# [YOUR GOAL]
Filter the listing below, keeping only the lines with the word "mushroom".

# [DATASET EXCERPTS]
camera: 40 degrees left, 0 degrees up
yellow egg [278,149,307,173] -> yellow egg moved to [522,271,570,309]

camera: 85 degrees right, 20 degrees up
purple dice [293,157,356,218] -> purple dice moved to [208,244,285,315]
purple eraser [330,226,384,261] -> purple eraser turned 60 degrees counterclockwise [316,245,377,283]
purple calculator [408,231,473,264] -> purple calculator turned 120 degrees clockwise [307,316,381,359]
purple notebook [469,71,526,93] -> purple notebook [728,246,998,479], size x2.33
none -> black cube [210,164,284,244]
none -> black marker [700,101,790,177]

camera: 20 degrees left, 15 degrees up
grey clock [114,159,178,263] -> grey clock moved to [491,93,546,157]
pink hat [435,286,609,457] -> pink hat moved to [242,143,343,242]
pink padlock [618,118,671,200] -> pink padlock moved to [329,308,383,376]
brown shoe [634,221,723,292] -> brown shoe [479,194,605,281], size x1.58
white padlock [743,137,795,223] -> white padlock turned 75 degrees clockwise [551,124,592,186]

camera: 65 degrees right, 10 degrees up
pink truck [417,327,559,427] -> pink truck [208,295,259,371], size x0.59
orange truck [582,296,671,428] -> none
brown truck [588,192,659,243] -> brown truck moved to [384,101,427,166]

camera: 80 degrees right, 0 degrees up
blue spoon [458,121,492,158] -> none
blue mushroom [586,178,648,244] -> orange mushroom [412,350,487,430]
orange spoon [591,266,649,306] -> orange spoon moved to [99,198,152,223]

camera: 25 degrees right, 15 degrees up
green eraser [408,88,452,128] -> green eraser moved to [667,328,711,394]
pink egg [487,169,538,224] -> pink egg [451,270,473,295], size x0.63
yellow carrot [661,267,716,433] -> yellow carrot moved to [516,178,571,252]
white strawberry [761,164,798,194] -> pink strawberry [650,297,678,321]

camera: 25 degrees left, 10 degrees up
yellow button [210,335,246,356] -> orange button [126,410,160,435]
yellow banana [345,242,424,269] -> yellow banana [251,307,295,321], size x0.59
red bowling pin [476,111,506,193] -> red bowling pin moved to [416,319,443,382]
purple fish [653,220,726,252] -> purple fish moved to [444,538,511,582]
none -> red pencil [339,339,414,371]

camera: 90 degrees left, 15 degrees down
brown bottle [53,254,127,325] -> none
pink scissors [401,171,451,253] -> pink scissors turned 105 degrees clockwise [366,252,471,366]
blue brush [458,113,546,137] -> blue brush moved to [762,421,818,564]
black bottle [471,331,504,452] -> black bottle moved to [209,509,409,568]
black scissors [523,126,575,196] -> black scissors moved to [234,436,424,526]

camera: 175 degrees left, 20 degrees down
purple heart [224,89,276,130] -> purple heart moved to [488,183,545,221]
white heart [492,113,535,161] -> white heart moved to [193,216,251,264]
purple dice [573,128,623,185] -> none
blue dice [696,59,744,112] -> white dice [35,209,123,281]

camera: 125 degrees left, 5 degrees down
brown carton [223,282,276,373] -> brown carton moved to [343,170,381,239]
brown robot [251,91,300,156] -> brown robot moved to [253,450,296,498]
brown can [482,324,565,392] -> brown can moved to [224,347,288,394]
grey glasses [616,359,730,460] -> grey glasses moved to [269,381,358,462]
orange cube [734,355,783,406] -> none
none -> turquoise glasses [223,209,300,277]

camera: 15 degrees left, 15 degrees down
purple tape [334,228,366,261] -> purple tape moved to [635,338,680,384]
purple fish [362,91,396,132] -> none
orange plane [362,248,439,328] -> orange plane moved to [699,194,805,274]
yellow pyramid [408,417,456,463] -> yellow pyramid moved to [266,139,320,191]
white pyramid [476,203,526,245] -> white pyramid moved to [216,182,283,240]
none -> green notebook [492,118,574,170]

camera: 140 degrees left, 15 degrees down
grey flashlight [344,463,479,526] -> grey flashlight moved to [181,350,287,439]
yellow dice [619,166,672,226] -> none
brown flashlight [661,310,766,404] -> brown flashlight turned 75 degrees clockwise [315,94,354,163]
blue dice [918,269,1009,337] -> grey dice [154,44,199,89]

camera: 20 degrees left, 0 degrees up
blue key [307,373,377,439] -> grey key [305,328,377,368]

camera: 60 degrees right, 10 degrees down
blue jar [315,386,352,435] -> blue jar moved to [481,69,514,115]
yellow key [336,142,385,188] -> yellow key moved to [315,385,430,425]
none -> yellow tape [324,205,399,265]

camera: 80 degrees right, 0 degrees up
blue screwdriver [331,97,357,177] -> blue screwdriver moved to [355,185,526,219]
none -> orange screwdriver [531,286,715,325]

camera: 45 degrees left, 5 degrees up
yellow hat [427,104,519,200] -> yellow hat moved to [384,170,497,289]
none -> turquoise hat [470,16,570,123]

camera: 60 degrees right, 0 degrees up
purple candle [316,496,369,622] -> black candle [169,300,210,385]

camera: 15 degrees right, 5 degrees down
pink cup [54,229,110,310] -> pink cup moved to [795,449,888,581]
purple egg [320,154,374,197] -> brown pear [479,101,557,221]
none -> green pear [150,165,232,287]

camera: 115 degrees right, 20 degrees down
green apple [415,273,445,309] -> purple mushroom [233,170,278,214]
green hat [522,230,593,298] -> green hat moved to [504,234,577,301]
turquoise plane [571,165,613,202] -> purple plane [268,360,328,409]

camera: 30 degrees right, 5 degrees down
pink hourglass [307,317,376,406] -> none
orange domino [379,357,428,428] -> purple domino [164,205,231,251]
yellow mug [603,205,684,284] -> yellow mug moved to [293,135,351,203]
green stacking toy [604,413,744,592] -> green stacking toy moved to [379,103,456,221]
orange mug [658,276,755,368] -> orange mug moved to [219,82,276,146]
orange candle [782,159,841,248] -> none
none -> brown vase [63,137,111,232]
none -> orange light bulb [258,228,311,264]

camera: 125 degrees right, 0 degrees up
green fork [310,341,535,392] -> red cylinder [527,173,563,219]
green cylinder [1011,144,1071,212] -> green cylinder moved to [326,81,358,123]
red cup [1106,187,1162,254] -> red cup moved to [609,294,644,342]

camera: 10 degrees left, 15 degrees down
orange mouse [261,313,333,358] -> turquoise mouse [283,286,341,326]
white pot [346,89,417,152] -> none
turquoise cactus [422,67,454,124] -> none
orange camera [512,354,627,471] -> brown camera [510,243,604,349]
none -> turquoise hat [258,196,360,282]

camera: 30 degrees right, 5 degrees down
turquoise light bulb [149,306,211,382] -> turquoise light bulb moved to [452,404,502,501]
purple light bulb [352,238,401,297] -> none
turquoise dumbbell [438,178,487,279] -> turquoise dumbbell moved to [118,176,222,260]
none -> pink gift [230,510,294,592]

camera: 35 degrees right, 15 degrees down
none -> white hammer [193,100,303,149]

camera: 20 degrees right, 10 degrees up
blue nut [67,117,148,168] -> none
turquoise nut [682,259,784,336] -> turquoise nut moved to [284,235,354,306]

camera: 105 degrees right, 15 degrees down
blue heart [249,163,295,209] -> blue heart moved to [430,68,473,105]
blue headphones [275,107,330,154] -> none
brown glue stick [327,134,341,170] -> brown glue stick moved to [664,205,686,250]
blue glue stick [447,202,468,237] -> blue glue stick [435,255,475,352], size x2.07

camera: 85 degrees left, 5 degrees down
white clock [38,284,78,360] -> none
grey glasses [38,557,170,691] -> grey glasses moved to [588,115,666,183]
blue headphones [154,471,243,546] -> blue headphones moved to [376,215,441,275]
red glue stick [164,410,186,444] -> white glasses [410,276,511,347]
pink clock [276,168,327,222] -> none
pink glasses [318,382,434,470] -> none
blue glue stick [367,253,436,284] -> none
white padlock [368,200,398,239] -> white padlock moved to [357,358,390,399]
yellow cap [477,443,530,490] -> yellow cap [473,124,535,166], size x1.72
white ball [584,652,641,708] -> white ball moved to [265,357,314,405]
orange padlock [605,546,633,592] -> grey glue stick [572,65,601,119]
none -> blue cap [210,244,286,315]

# [WRITTEN ANSWER]
blue mushroom [586,178,648,244] -> orange mushroom [412,350,487,430]
green apple [415,273,445,309] -> purple mushroom [233,170,278,214]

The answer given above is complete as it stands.